Prompt >>
Go line by line through the entries below and copy those containing the string "none".

(Itemized modification records)
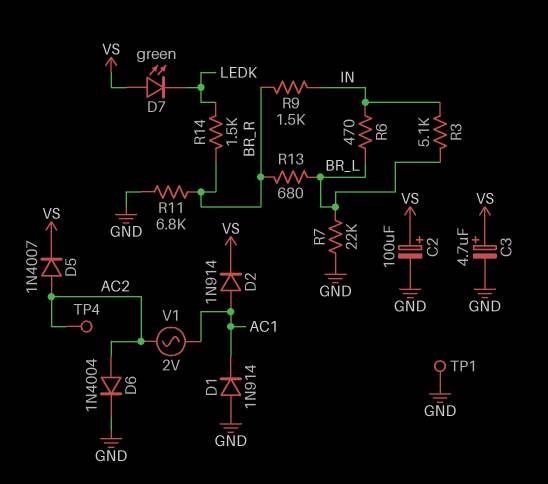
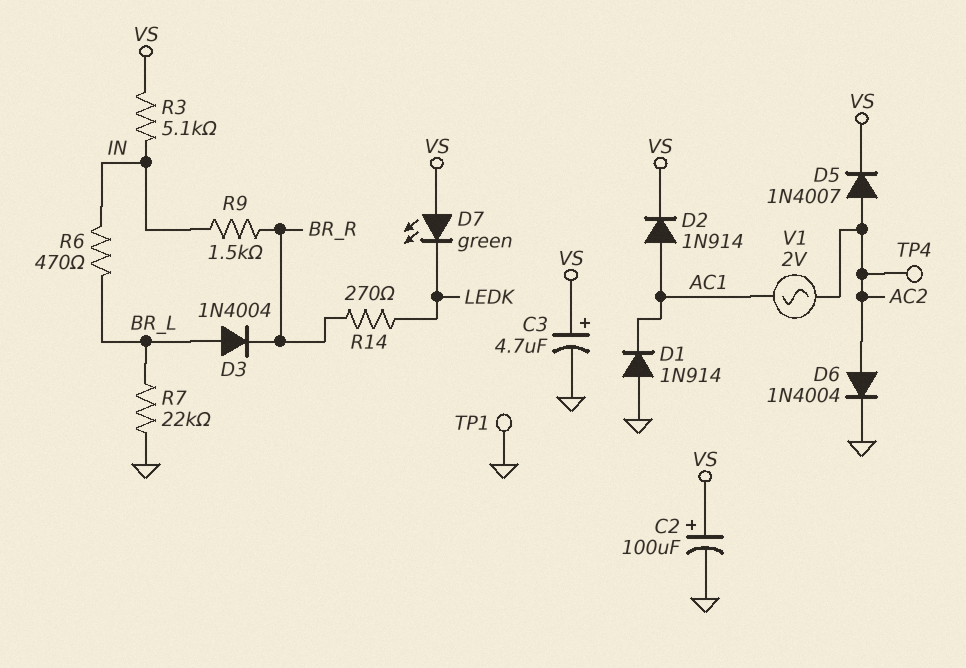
D3: none -> diode 1N4004 (A BR_L, K BR_R)
R3: 5.1k (BR_L, IN) -> 5.1k (IN, VS)
R11: 6.8k (BR_R, GND) -> none
R13: 680 (BR_L, BR_R) -> none
R14: 1.5k (BR_R, LEDK) -> 270 (BR_R, LEDK)

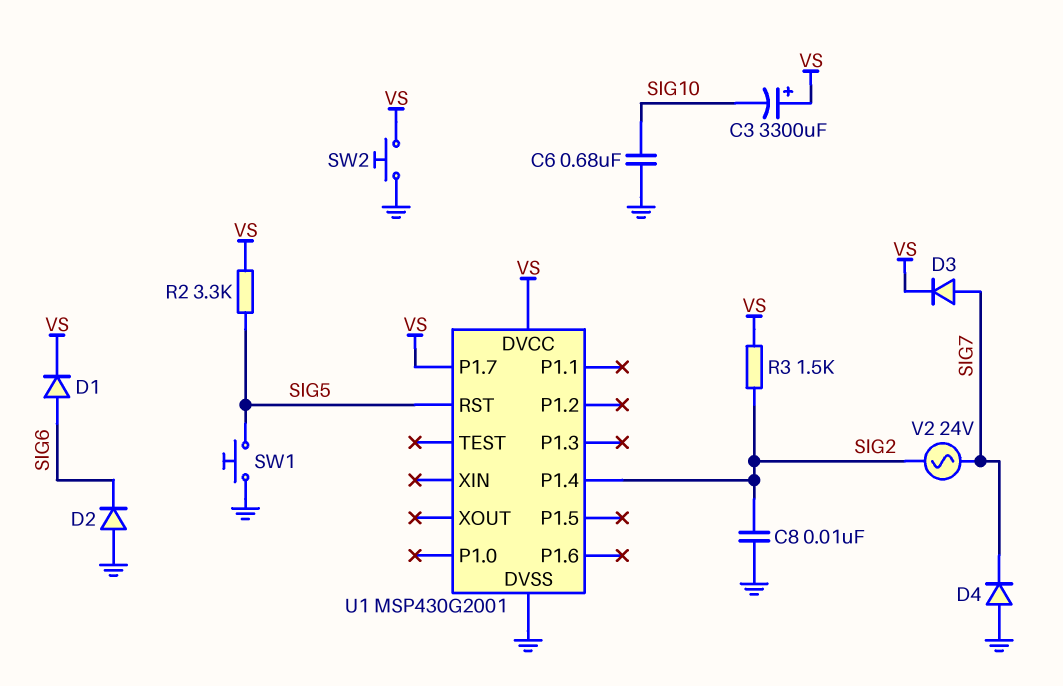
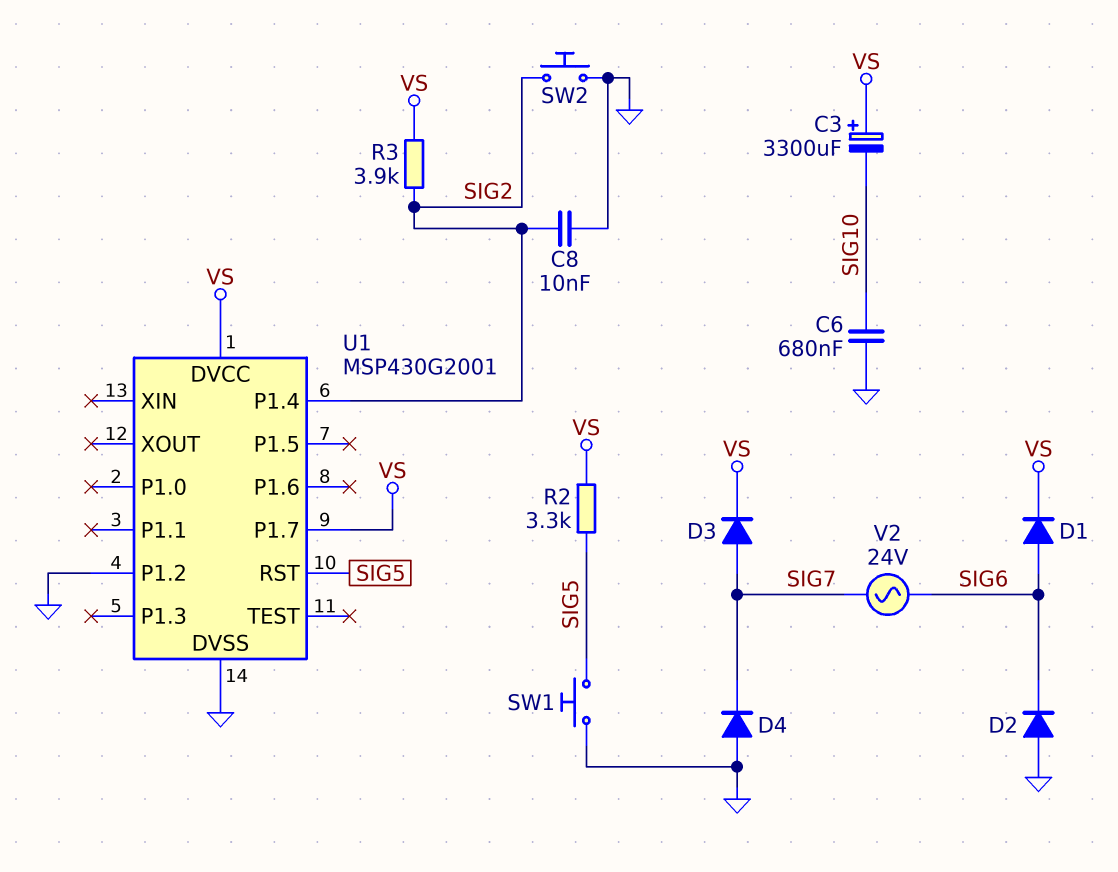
R3: 1.5k (SIG2, VS) -> 3.9k (SIG2, VS)
SW2: button (GND, VS) -> button (GND, SIG2)
U1 pin P1.2: none -> GND
V2: AC 24V (SIG2, SIG7) -> AC 24V (SIG6, SIG7)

Exercise result >>
D3: none -> diode 1N4004 (A BR_L, K BR_R)
R11: 6.8k (BR_R, GND) -> none
R13: 680 (BR_L, BR_R) -> none
U1 pin P1.2: none -> GND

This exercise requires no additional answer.